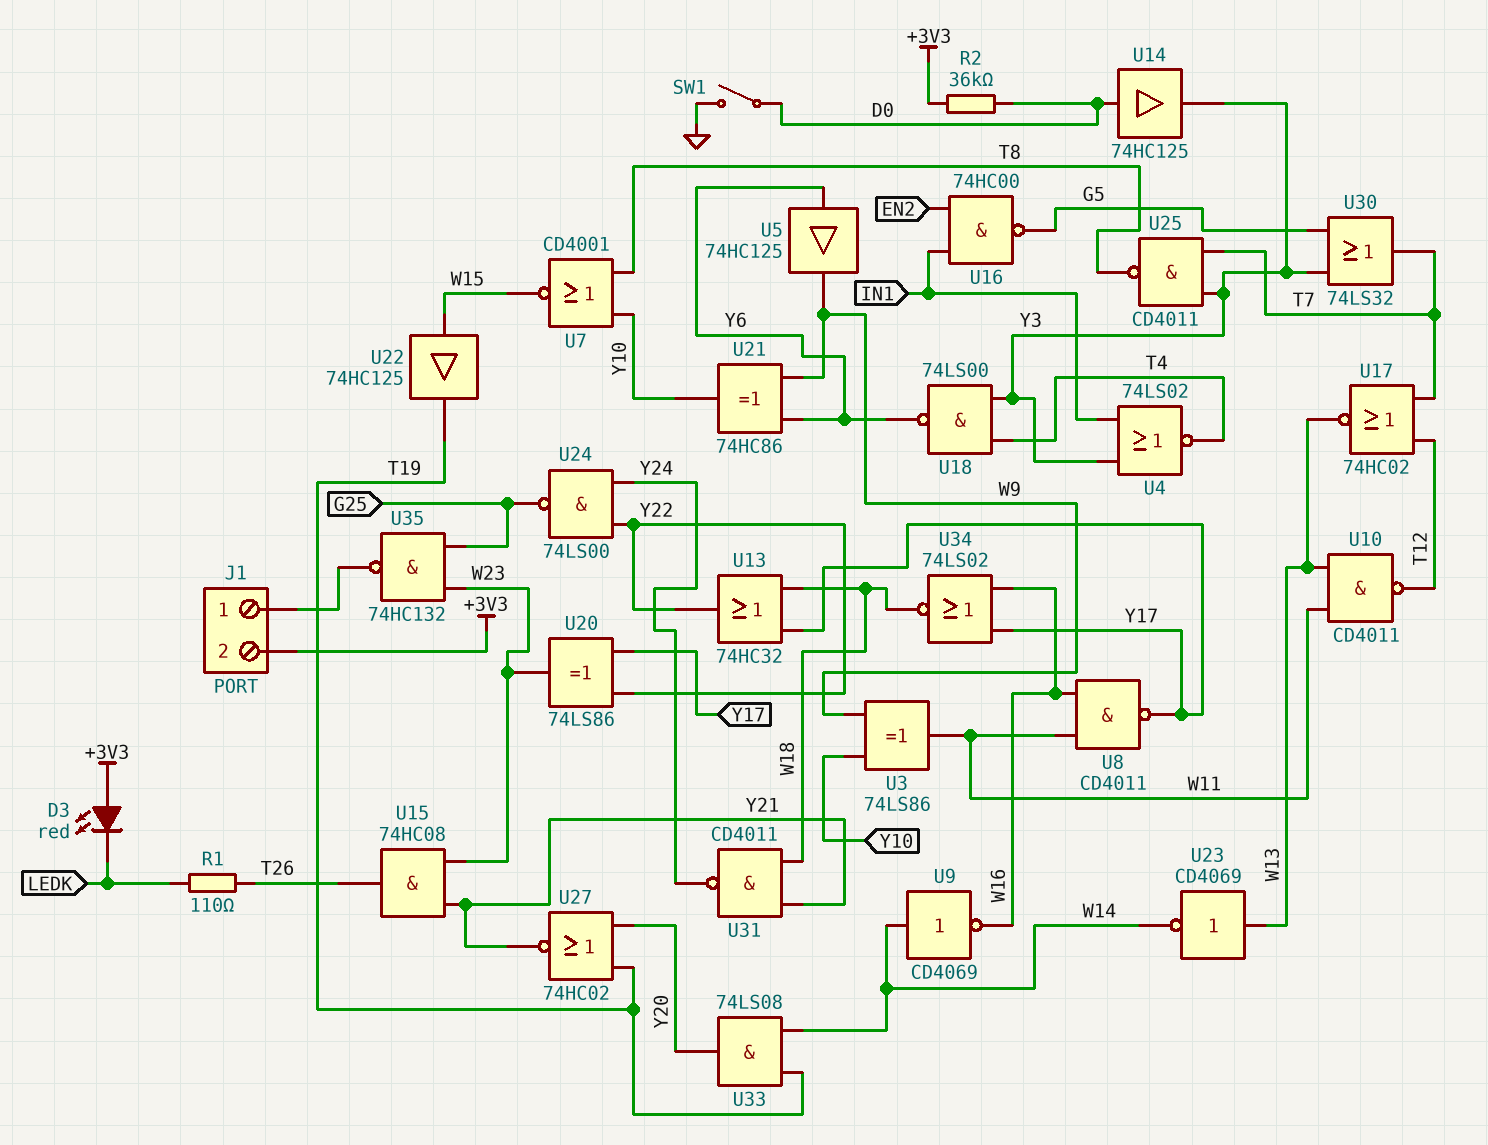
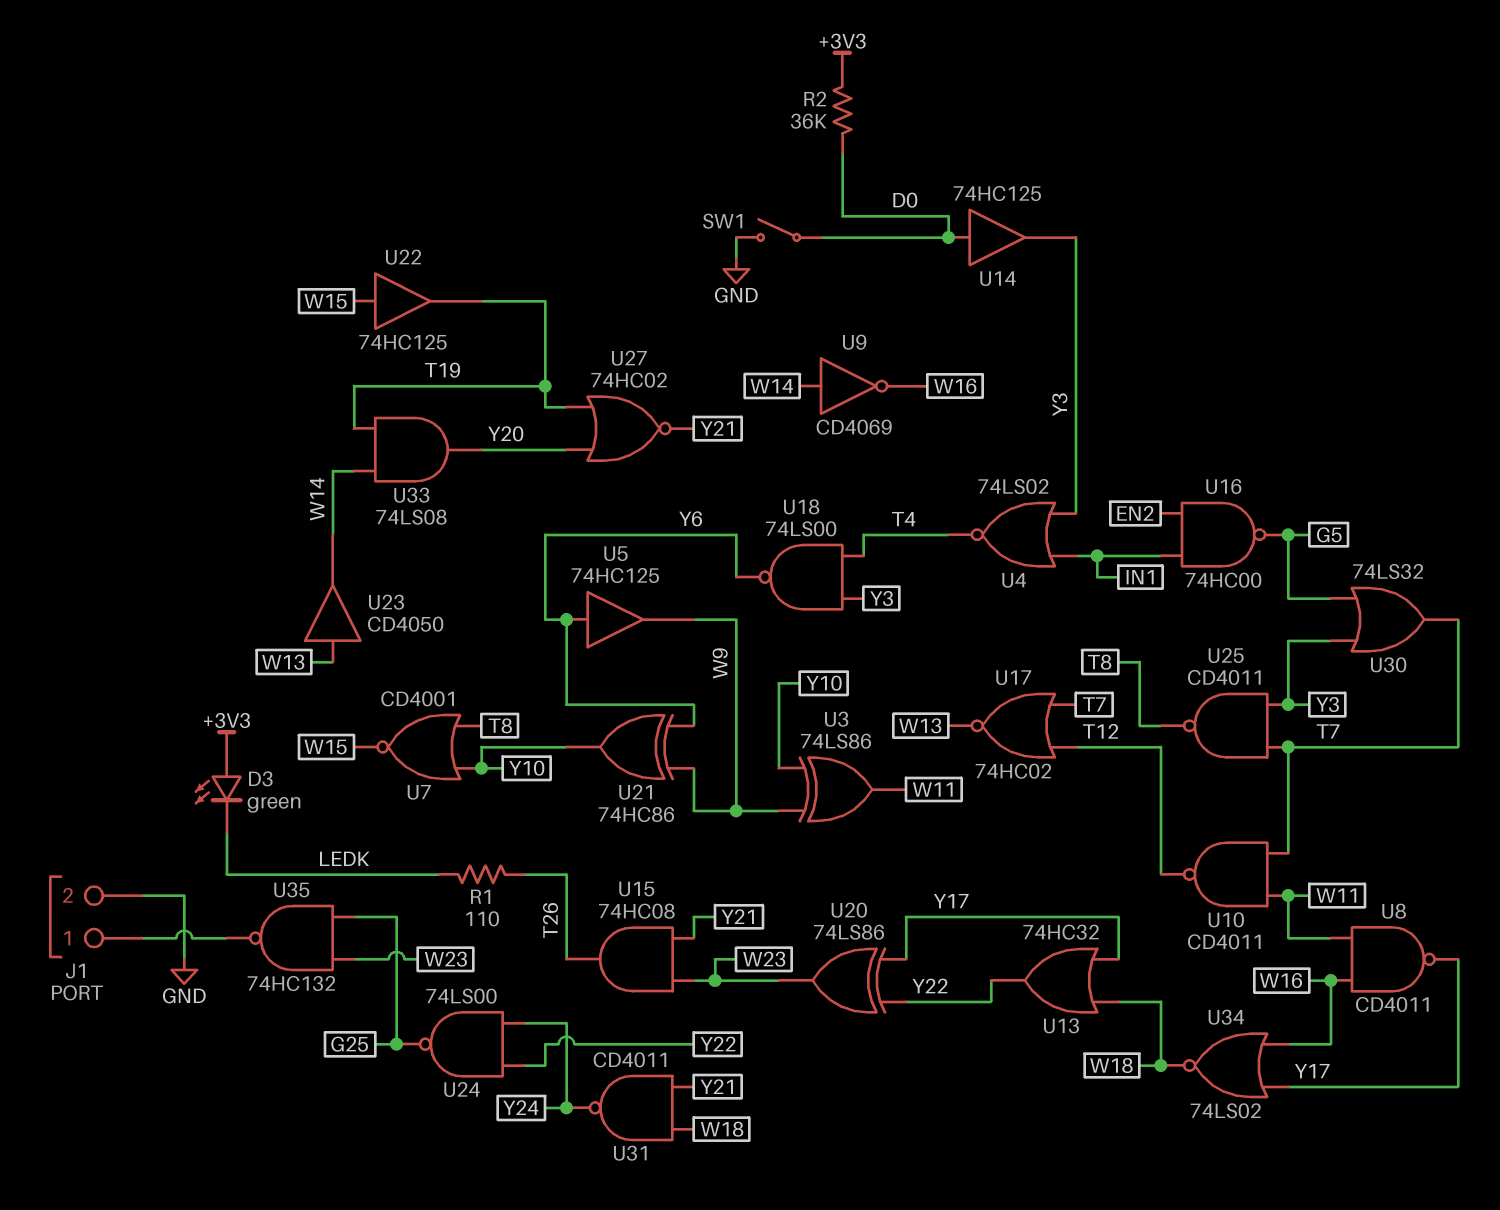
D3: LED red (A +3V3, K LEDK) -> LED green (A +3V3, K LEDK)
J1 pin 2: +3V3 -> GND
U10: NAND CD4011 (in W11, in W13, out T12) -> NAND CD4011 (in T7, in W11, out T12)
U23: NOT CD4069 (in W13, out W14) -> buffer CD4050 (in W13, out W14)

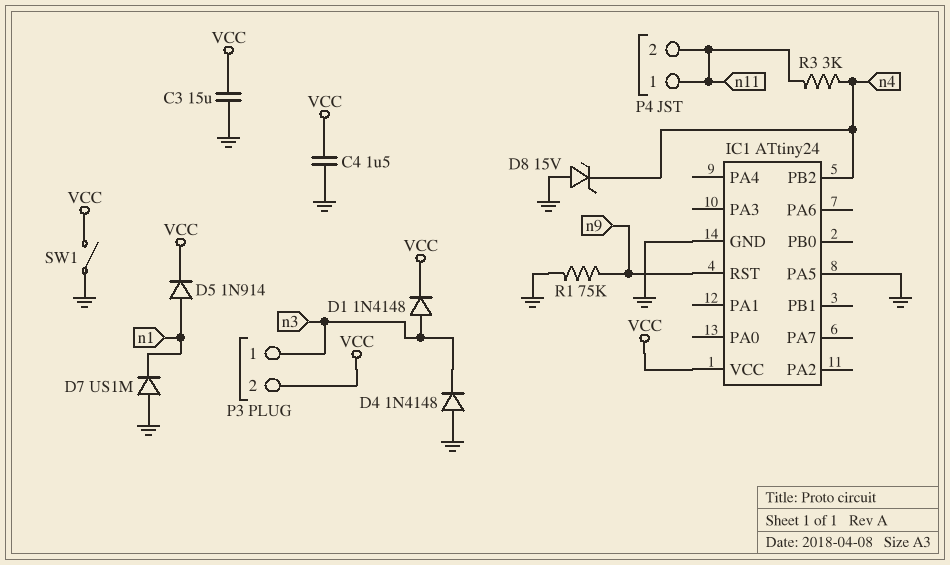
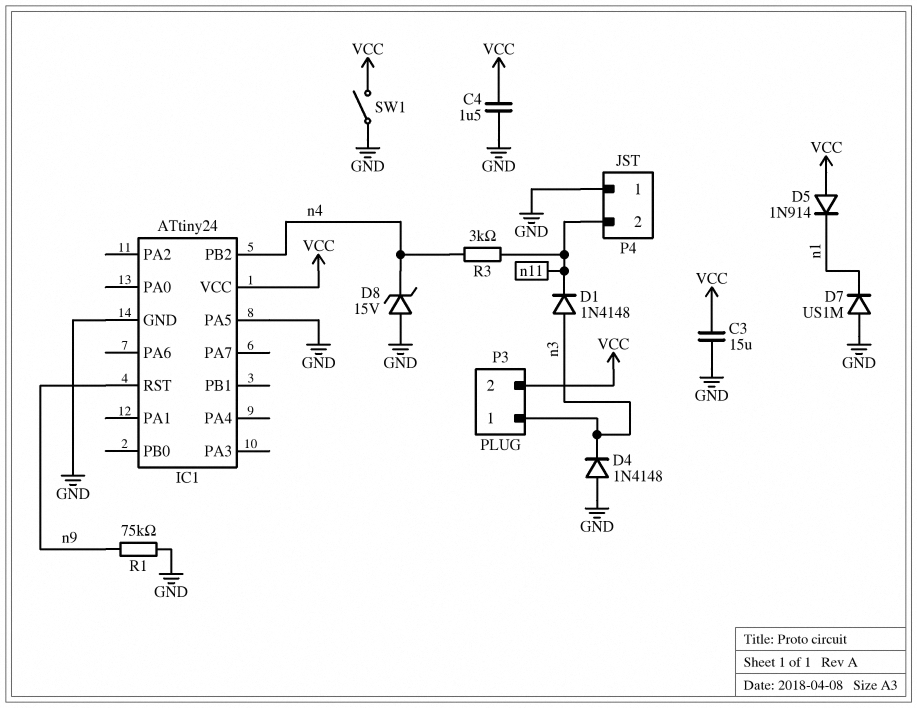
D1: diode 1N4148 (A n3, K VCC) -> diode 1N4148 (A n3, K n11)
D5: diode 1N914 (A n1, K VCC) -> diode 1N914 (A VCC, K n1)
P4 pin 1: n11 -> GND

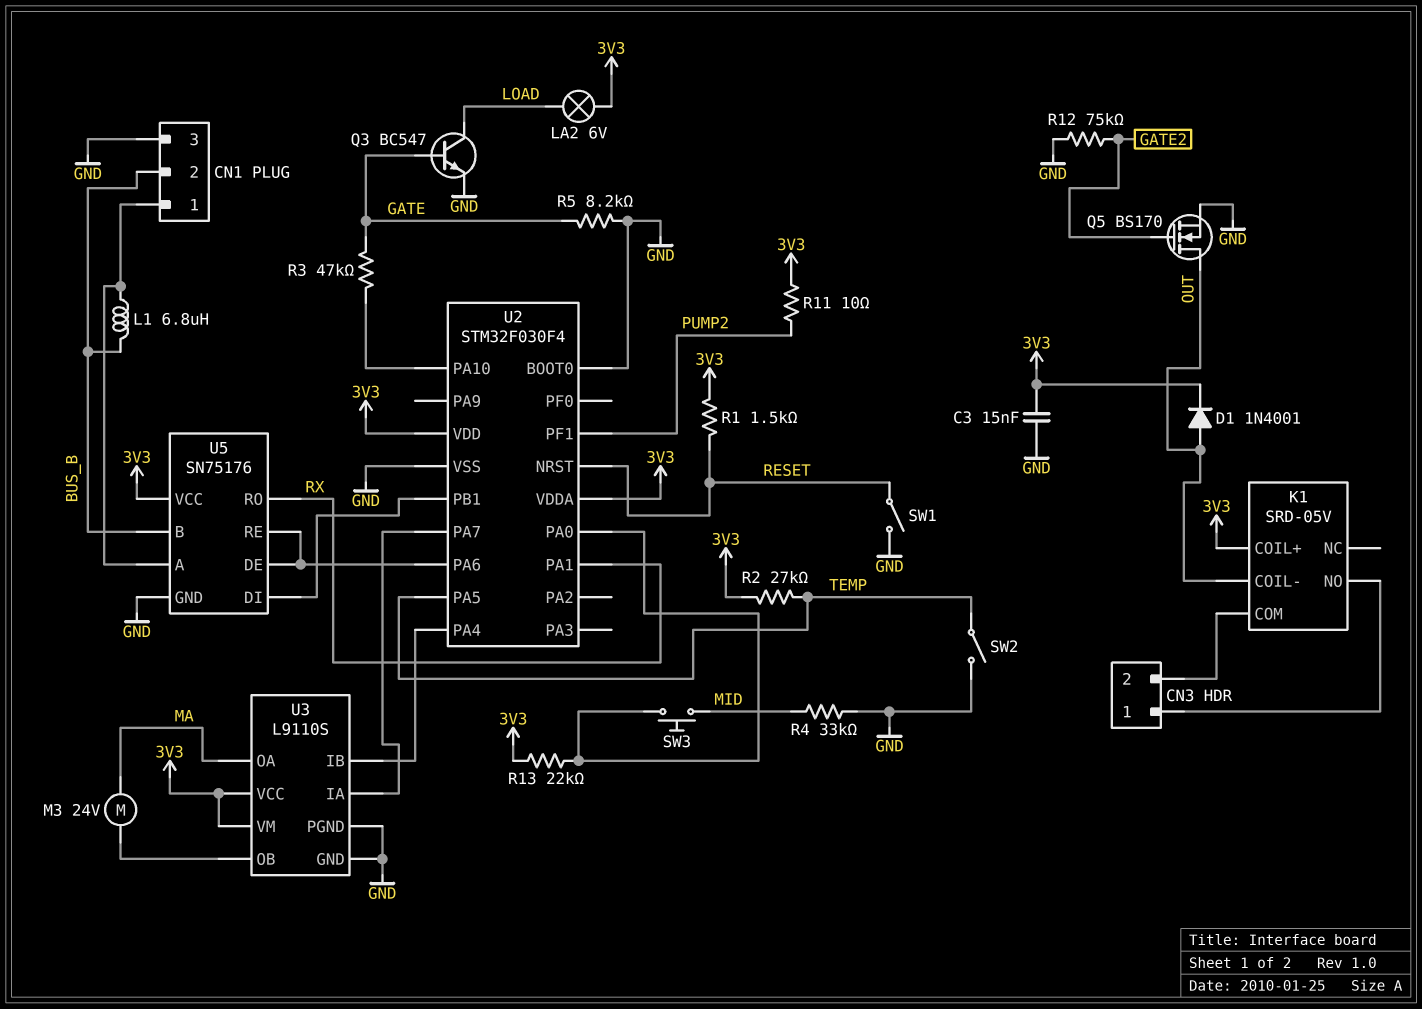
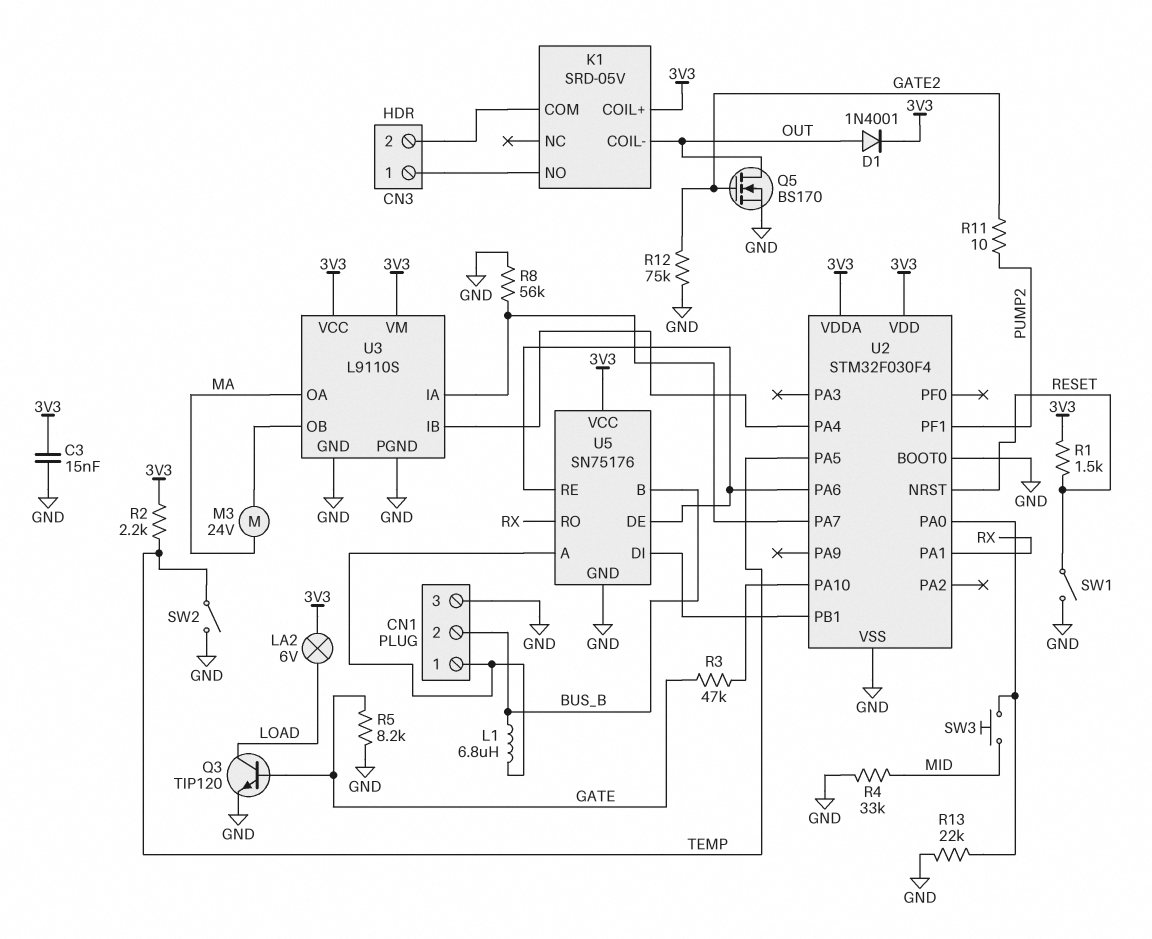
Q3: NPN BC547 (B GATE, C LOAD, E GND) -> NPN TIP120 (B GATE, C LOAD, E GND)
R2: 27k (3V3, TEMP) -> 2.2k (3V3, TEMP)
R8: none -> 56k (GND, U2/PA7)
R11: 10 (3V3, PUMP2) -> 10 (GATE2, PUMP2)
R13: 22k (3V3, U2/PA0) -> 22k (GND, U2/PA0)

§ Aim of the task
Return a copy of each line in the records above that has "diode" in it.

§ Task result
D1: diode 1N4148 (A n3, K VCC) -> diode 1N4148 (A n3, K n11)
D5: diode 1N914 (A n1, K VCC) -> diode 1N914 (A VCC, K n1)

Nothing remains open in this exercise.